BEGIN EXTRACTED DATA

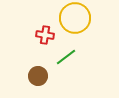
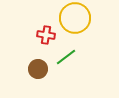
red cross: moved 1 px right
brown circle: moved 7 px up
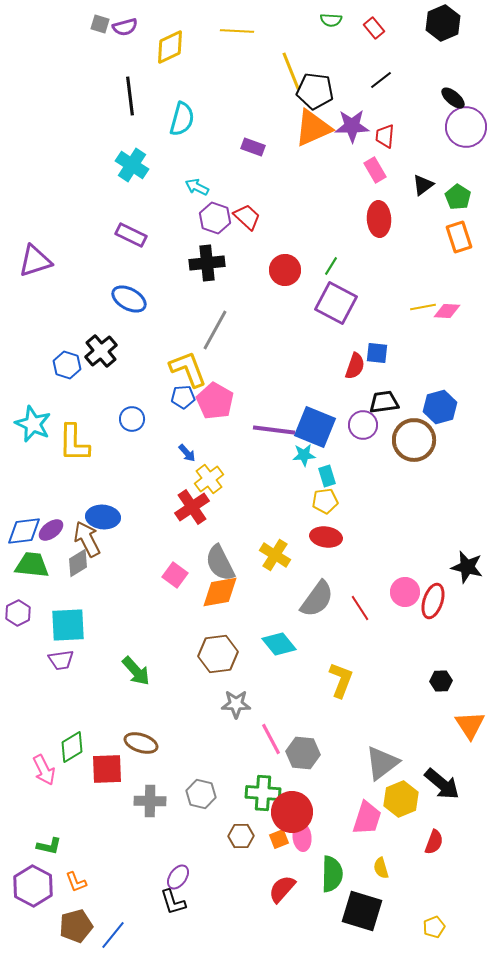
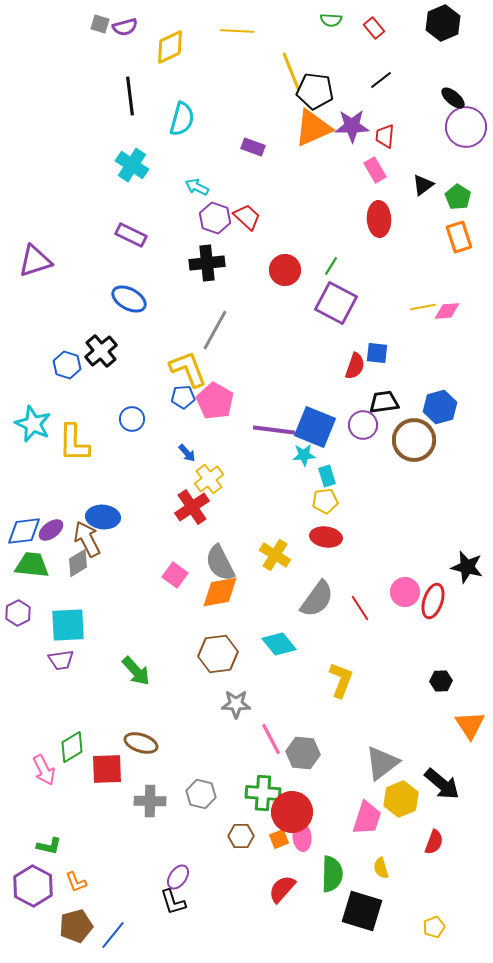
pink diamond at (447, 311): rotated 8 degrees counterclockwise
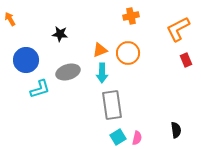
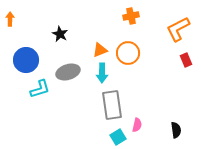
orange arrow: rotated 32 degrees clockwise
black star: rotated 21 degrees clockwise
pink semicircle: moved 13 px up
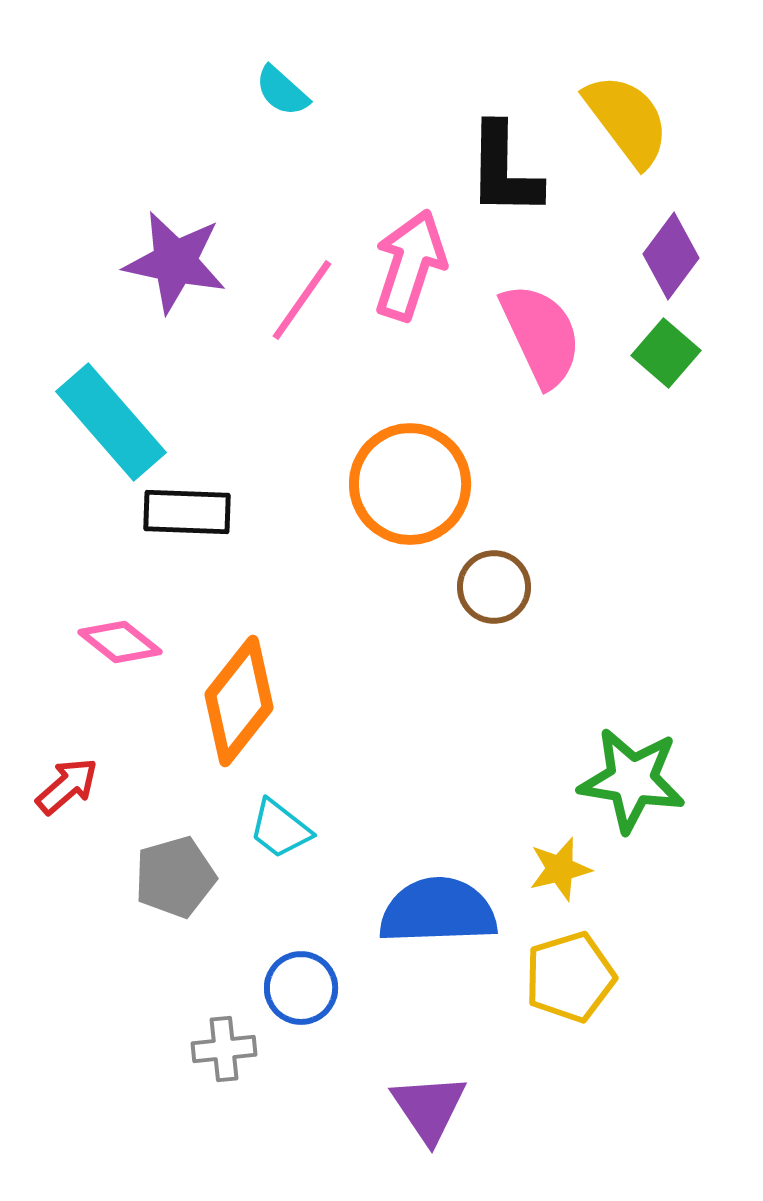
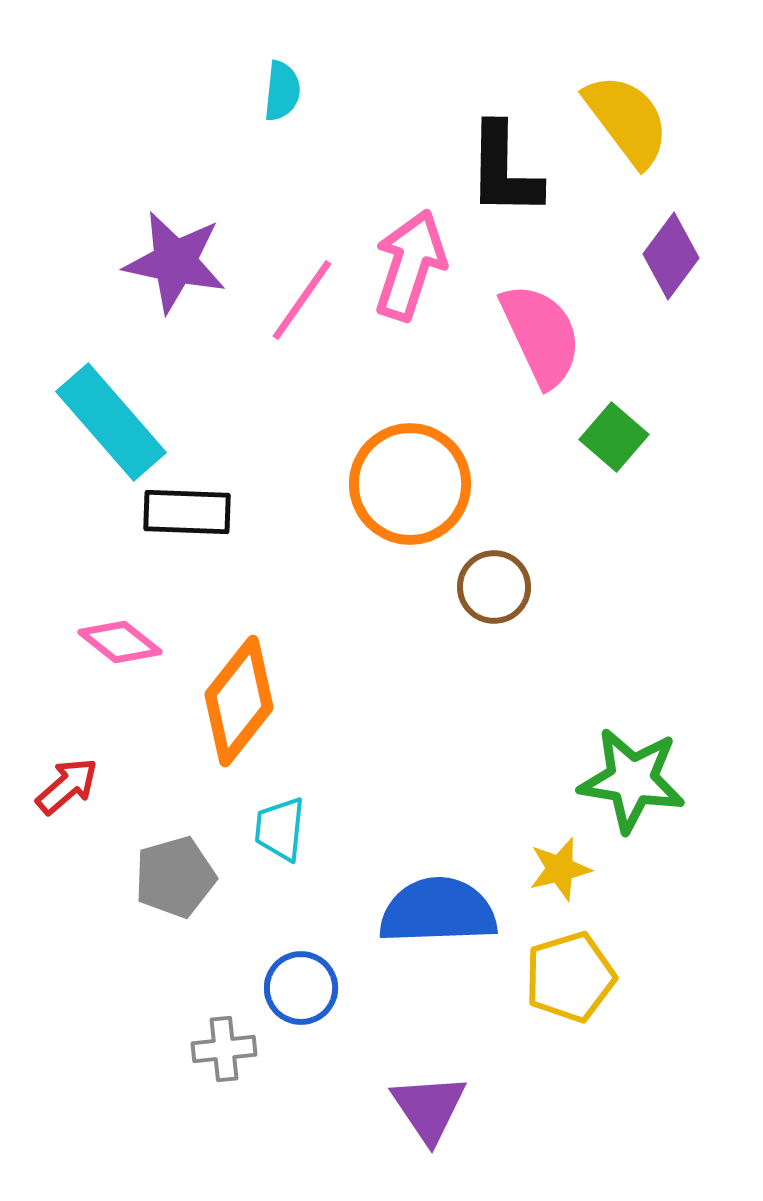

END EXTRACTED DATA

THE TASK - Copy the final portion of the records: every line from the one containing "pink diamond at" through the last, word for word, without pictures.

TASK RESULT -
pink diamond at (447, 311): rotated 8 degrees counterclockwise
orange arrow: rotated 32 degrees clockwise
black star: rotated 21 degrees clockwise
pink semicircle: moved 13 px up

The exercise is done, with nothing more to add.